Exercise objective → The result should be an exact copy of only the lines from the one with "R17: none -> 470k (3V3, W11)" through the last line of the data below, with pictures omitted.

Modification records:
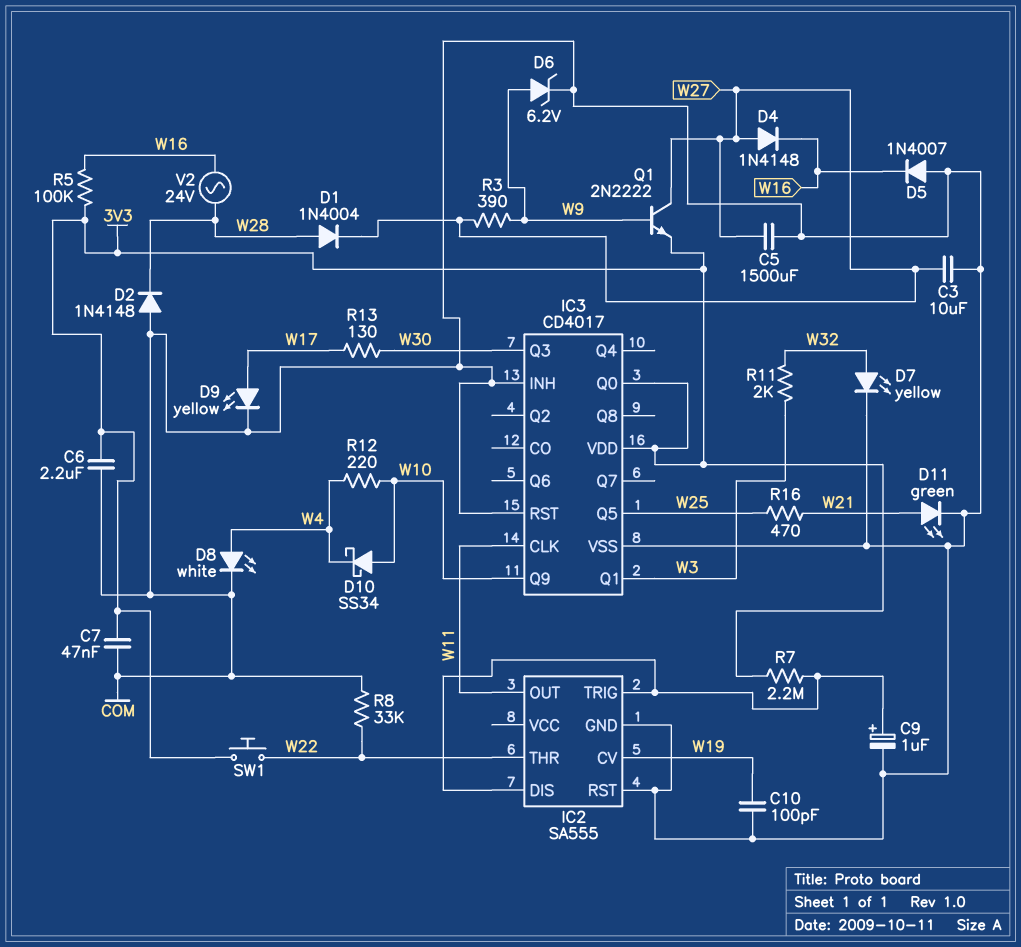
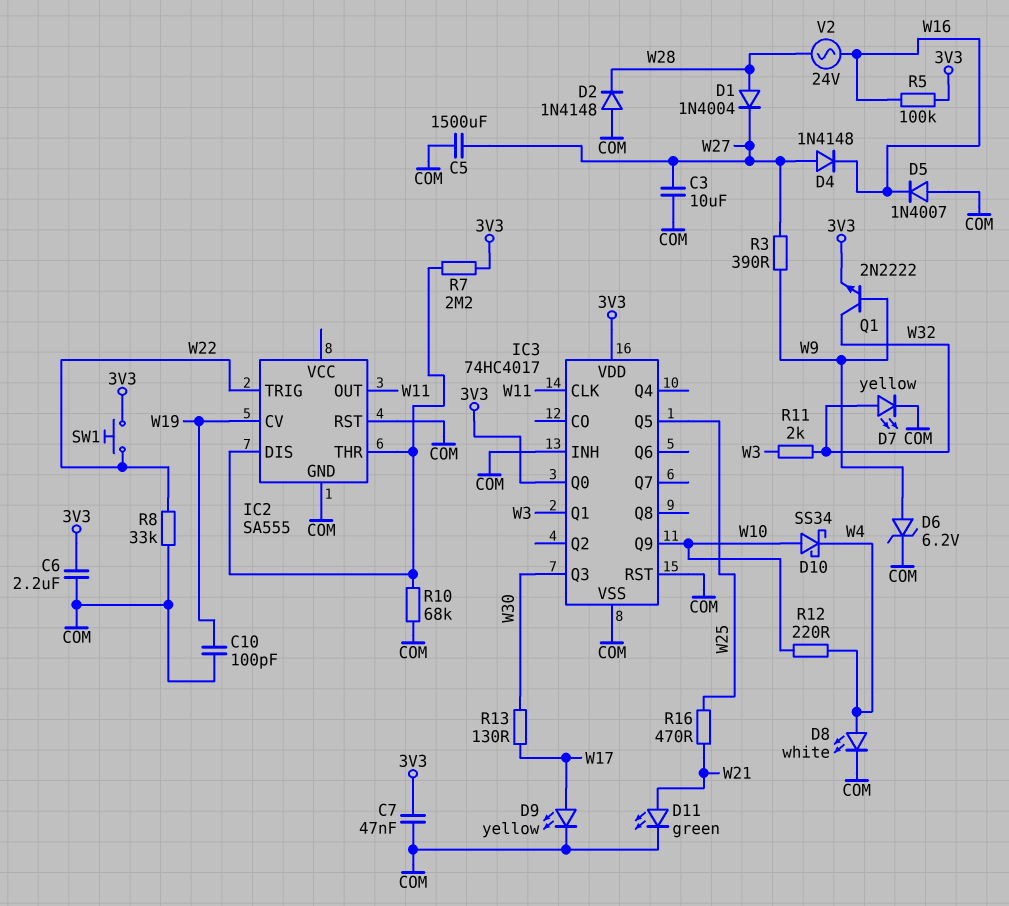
C9: 1uF (plus IC2/DIS, minus COM) -> none
IC2 pin THR: W22 -> IC2/DIS
IC2 pin TRIG: IC2/DIS -> W22
IC3: CD4017 -> 74HC4017
Q1: NPN 2N2222 (B W9, C W27, E 3V3) -> NPN 2N2222 (B W9, C W32, E 3V3)
R10: none -> 68k (COM, IC2/DIS)

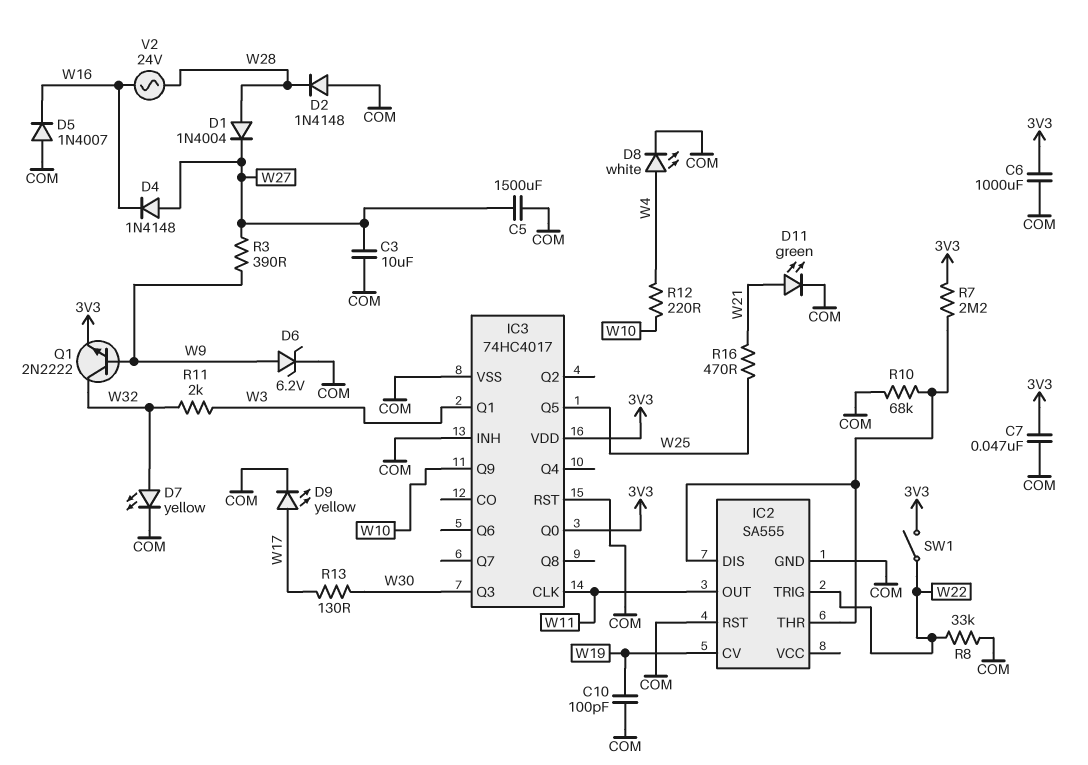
C6: 2.2uF (3V3, COM) -> 1000uF (3V3, COM)
D10: schottky SS34 (A W10, K W4) -> none
R5: 100k (3V3, W16) -> none
SW1: button (3V3, W22) -> switch (3V3, W22)

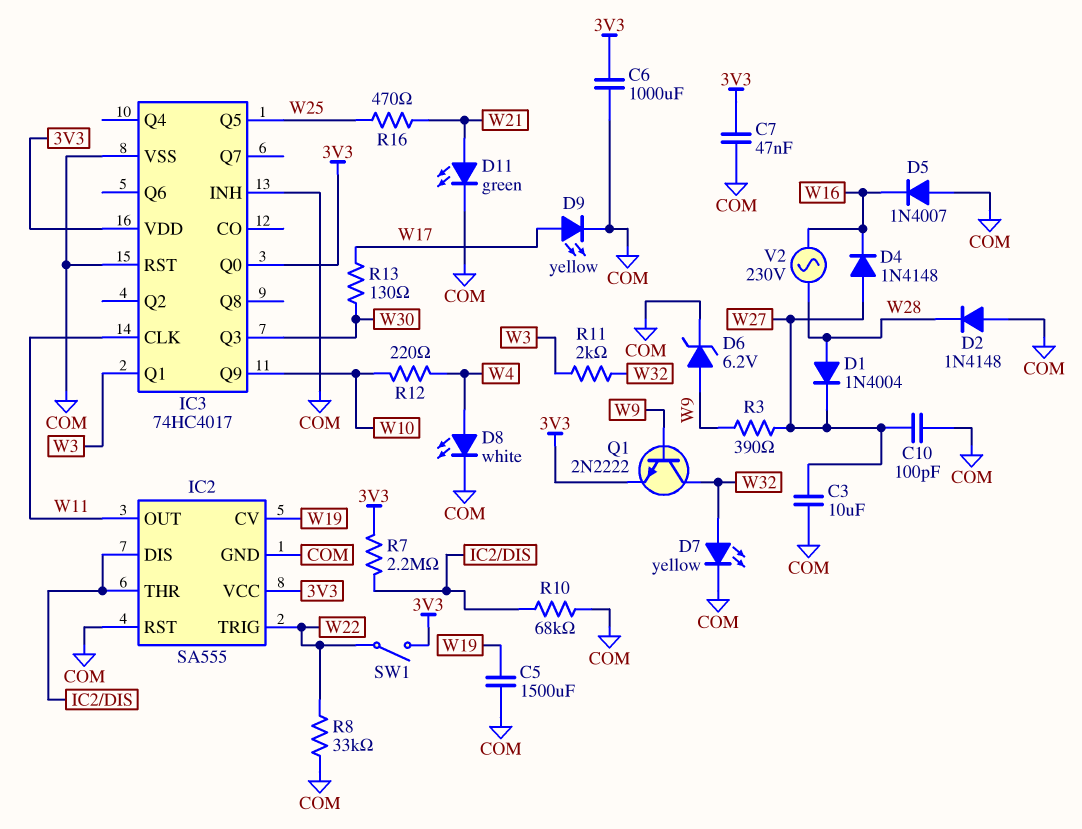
C5: 1500uF (COM, W27) -> 1500uF (COM, W19)
C10: 100pF (COM, W19) -> 100pF (COM, W27)
IC2 pin VCC: none -> 3V3
V2: AC 24V (W16, W28) -> AC 230V (W16, W28)

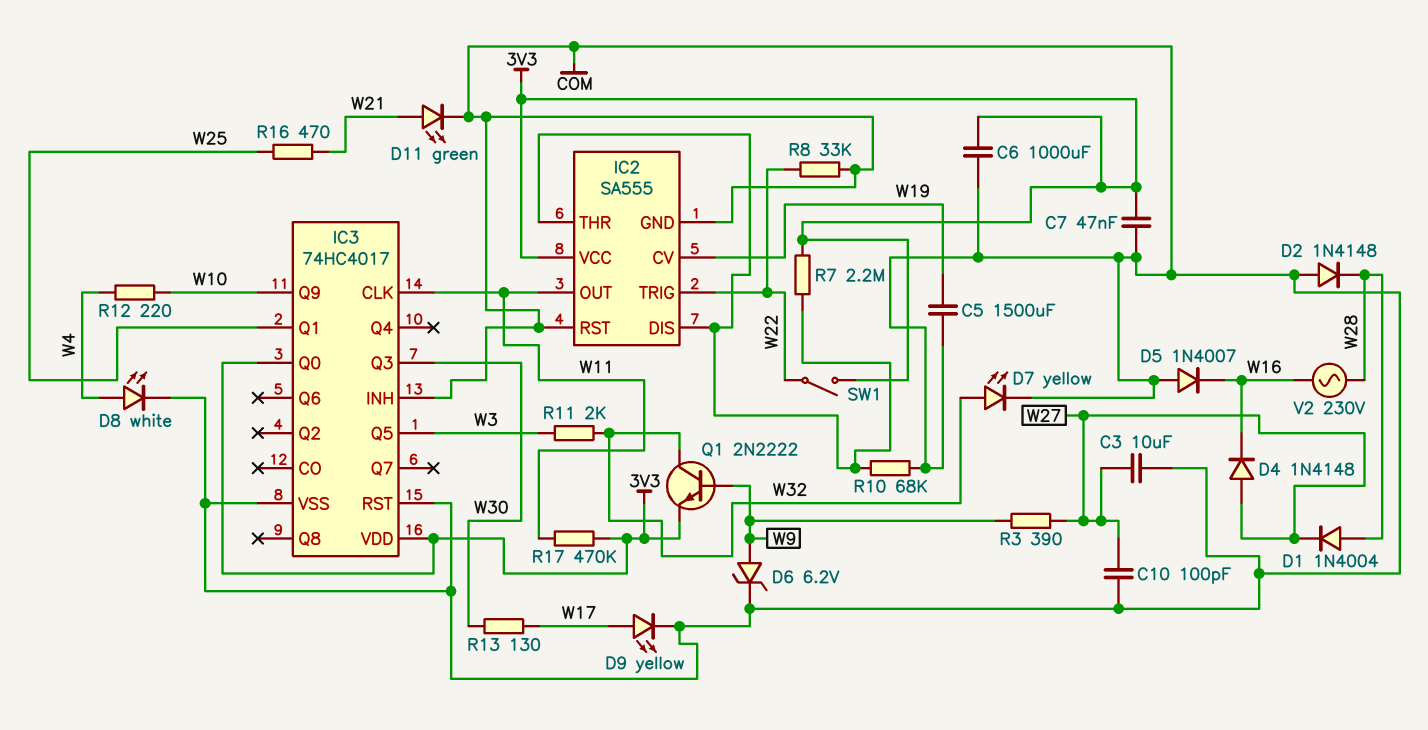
IC3 pin Q1: W3 -> W25
IC3 pin Q5: W25 -> W3
R17: none -> 470k (3V3, W11)

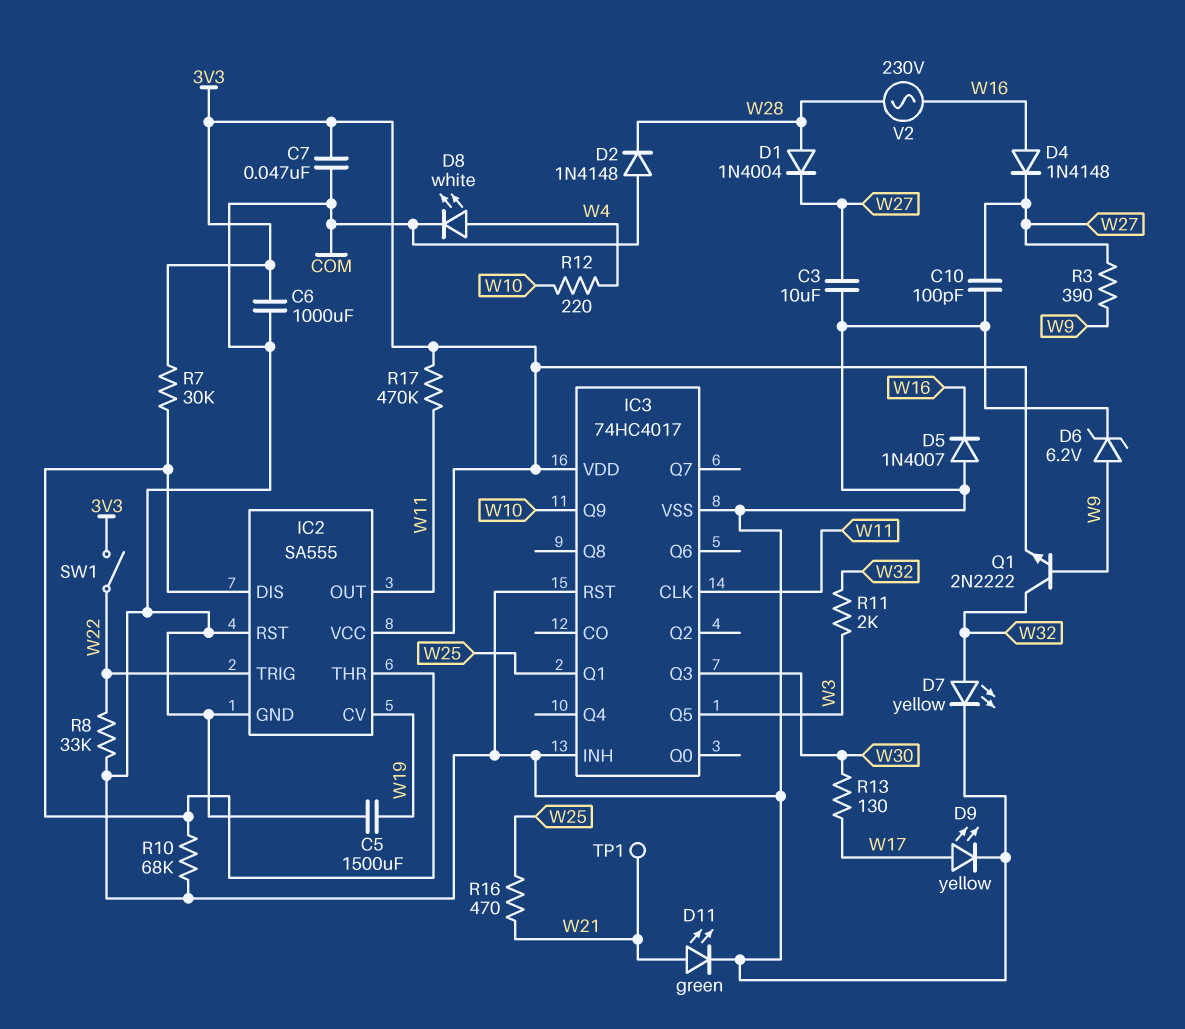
D4: diode 1N4148 (A W27, K W16) -> diode 1N4148 (A W16, K W27)
IC3 pin Q0: 3V3 -> none
R7: 2.2M (3V3, IC2/DIS) -> 30k (3V3, IC2/DIS)
TP1: none -> test point (W21)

Your solution →
R17: none -> 470k (3V3, W11)

D4: diode 1N4148 (A W27, K W16) -> diode 1N4148 (A W16, K W27)
IC3 pin Q0: 3V3 -> none
R7: 2.2M (3V3, IC2/DIS) -> 30k (3V3, IC2/DIS)
TP1: none -> test point (W21)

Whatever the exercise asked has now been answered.